• **WORK TO COMPLETE**
Set down every record once more, exactly as given.

----- DATA FOR ANALYSIS -----

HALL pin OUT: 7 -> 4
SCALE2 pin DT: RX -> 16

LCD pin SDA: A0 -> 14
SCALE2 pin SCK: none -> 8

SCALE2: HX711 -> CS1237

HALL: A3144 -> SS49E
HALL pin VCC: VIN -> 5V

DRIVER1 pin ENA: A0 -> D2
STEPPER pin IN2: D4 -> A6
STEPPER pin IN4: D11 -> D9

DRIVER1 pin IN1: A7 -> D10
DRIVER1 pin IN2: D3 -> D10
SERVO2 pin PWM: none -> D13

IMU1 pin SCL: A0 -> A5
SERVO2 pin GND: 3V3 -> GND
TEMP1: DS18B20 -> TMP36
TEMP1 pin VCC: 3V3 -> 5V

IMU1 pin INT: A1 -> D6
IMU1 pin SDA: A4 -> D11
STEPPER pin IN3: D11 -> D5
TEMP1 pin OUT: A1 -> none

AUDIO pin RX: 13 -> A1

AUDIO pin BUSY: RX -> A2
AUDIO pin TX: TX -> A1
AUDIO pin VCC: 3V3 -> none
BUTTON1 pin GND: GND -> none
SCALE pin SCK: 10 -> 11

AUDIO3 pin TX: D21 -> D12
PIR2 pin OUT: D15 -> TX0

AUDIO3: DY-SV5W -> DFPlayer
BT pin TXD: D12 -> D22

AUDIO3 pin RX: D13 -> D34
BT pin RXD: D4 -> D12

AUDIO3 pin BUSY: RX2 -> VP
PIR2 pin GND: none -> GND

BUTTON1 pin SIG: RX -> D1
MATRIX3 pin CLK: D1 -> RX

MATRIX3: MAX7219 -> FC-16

-----

• **RESULT**
HALL pin OUT: 7 -> 4
SCALE2 pin DT: RX -> 16

LCD pin SDA: A0 -> 14
SCALE2 pin SCK: none -> 8

SCALE2: HX711 -> CS1237

HALL: A3144 -> SS49E
HALL pin VCC: VIN -> 5V

DRIVER1 pin ENA: A0 -> D2
STEPPER pin IN2: D4 -> A6
STEPPER pin IN4: D11 -> D9

DRIVER1 pin IN1: A7 -> D10
DRIVER1 pin IN2: D3 -> D10
SERVO2 pin PWM: none -> D13

IMU1 pin SCL: A0 -> A5
SERVO2 pin GND: 3V3 -> GND
TEMP1: DS18B20 -> TMP36
TEMP1 pin VCC: 3V3 -> 5V

IMU1 pin INT: A1 -> D6
IMU1 pin SDA: A4 -> D11
STEPPER pin IN3: D11 -> D5
TEMP1 pin OUT: A1 -> none

AUDIO pin RX: 13 -> A1

AUDIO pin BUSY: RX -> A2
AUDIO pin TX: TX -> A1
AUDIO pin VCC: 3V3 -> none
BUTTON1 pin GND: GND -> none
SCALE pin SCK: 10 -> 11

AUDIO3 pin TX: D21 -> D12
PIR2 pin OUT: D15 -> TX0

AUDIO3: DY-SV5W -> DFPlayer
BT pin TXD: D12 -> D22

AUDIO3 pin RX: D13 -> D34
BT pin RXD: D4 -> D12

AUDIO3 pin BUSY: RX2 -> VP
PIR2 pin GND: none -> GND

BUTTON1 pin SIG: RX -> D1
MATRIX3 pin CLK: D1 -> RX

MATRIX3: MAX7219 -> FC-16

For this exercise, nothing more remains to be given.